Change detection data
..............................

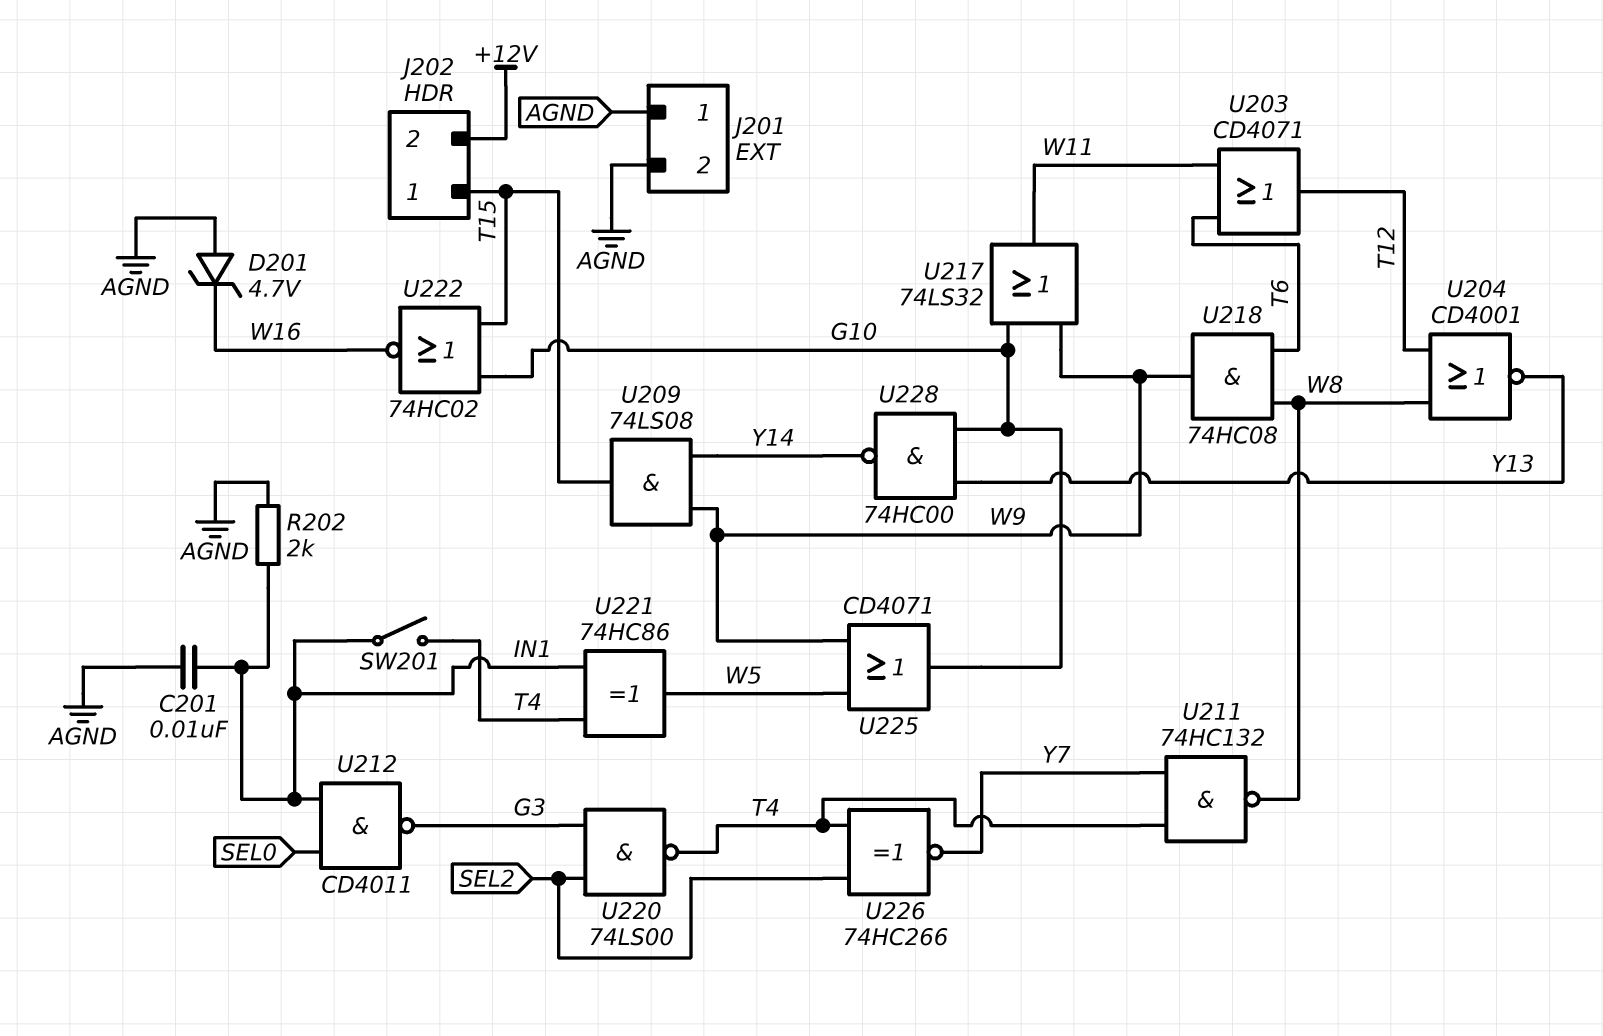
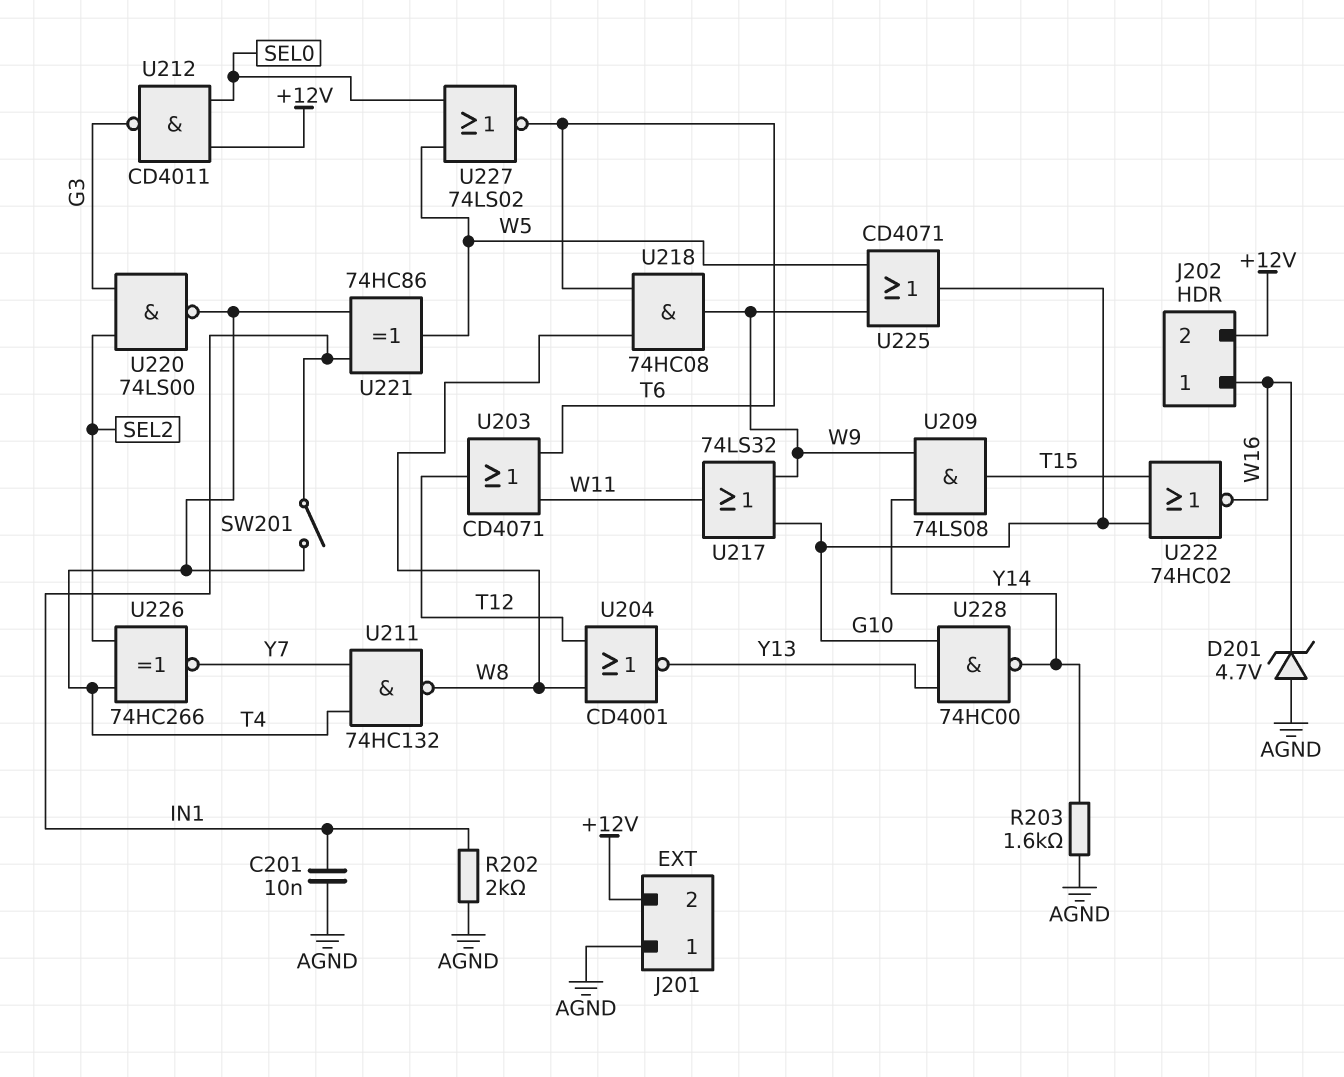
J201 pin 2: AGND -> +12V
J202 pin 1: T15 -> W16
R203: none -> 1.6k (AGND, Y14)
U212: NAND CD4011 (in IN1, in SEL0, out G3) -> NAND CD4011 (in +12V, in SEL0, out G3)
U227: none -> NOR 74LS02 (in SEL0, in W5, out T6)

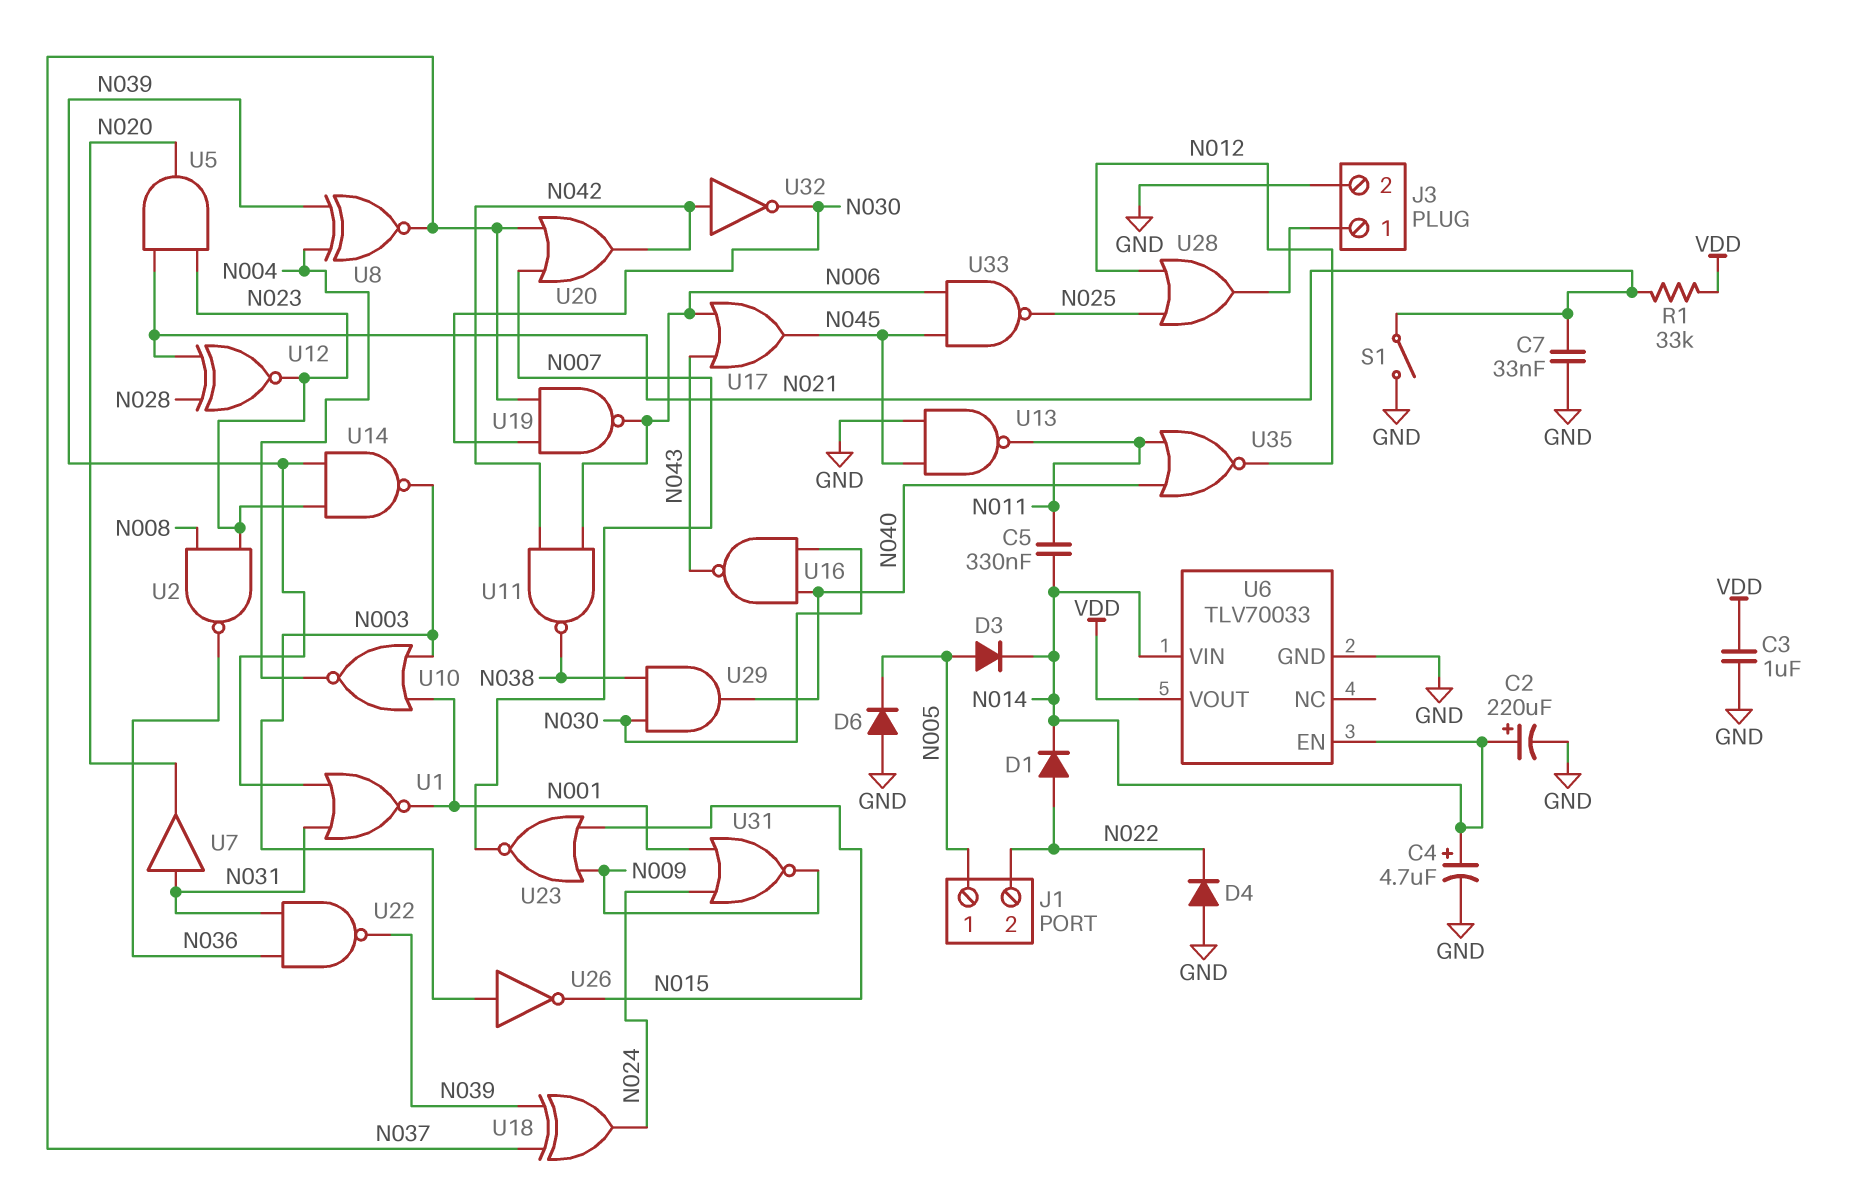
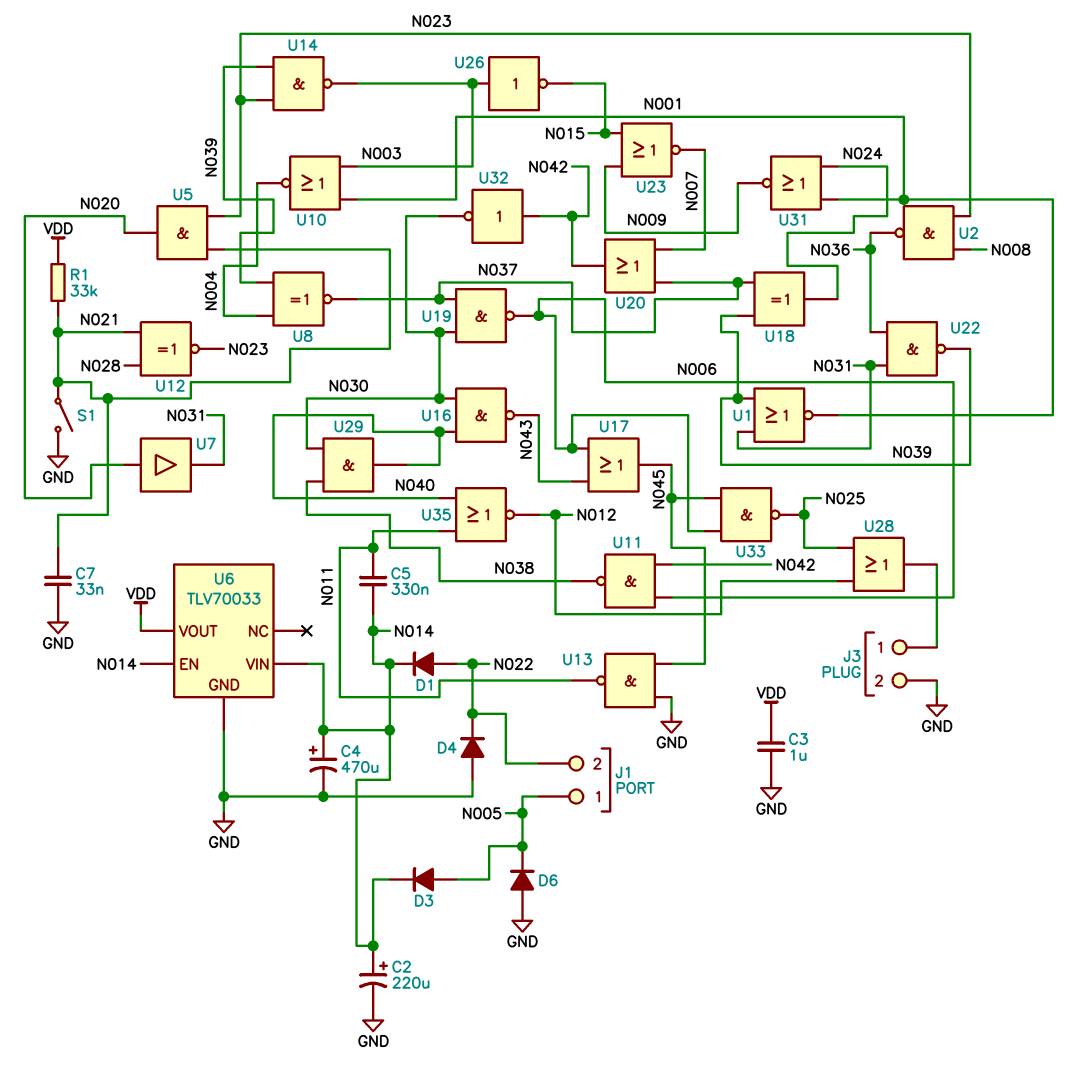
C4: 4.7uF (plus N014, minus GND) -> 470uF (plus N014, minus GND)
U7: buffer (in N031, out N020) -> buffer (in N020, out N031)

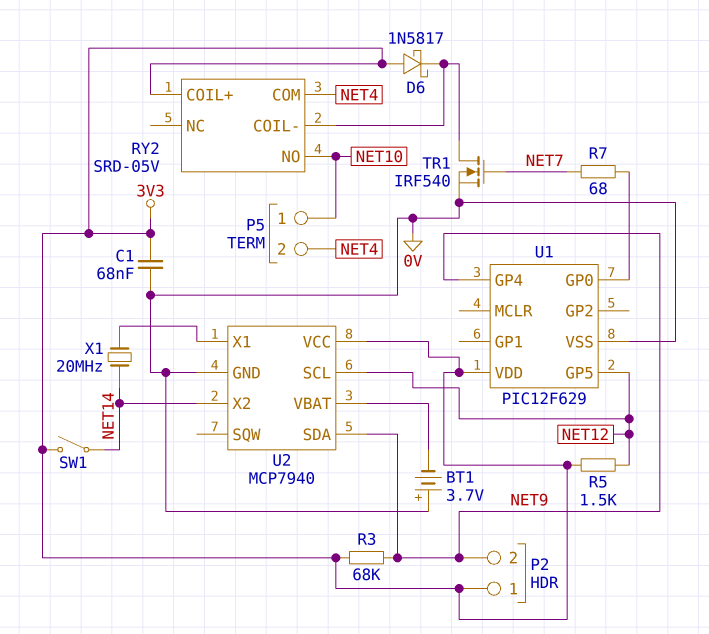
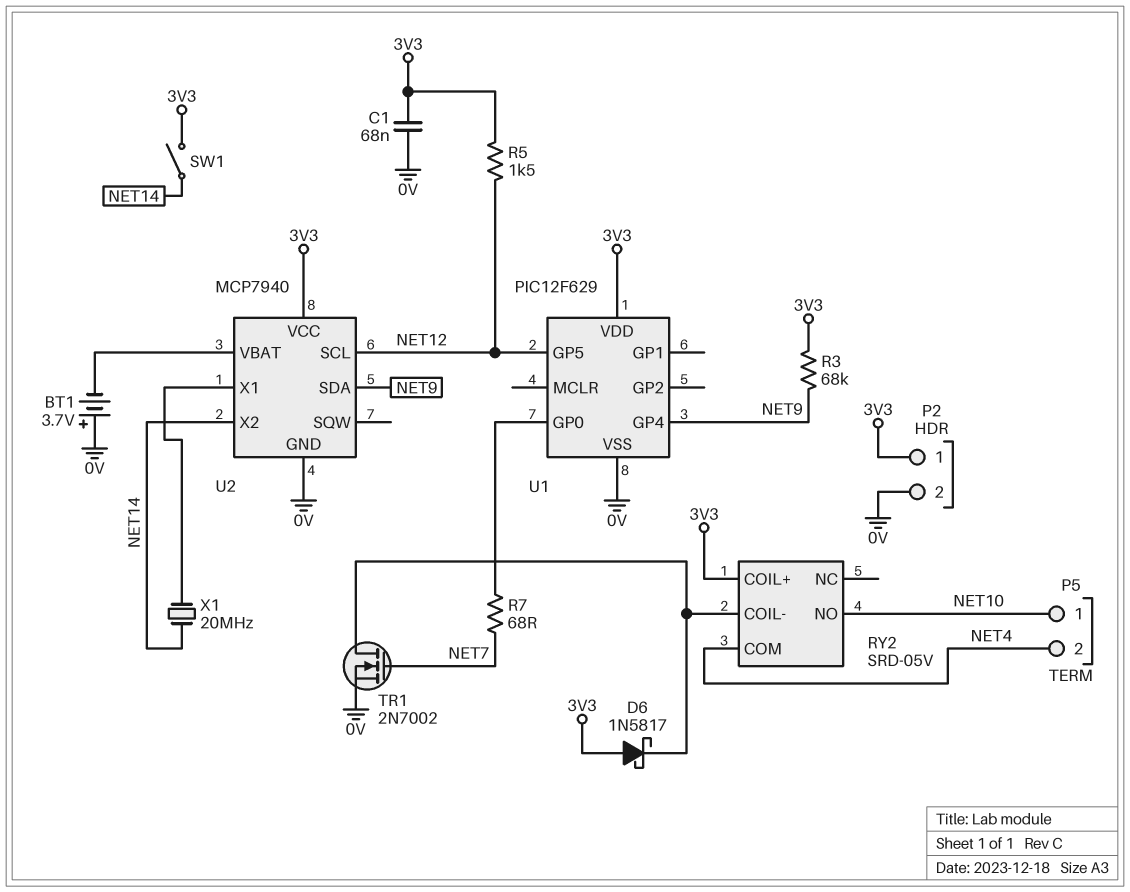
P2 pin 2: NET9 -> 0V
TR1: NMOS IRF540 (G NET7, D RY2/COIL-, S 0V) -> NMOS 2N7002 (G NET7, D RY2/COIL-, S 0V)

..............................

▸ Task description
Would you print, exactly as they appear, the lines from the line with "U7: buffer (in" through the end of the entries above, leaving out the pictures?

▸ Result below
U7: buffer (in N031, out N020) -> buffer (in N020, out N031)

P2 pin 2: NET9 -> 0V
TR1: NMOS IRF540 (G NET7, D RY2/COIL-, S 0V) -> NMOS 2N7002 (G NET7, D RY2/COIL-, S 0V)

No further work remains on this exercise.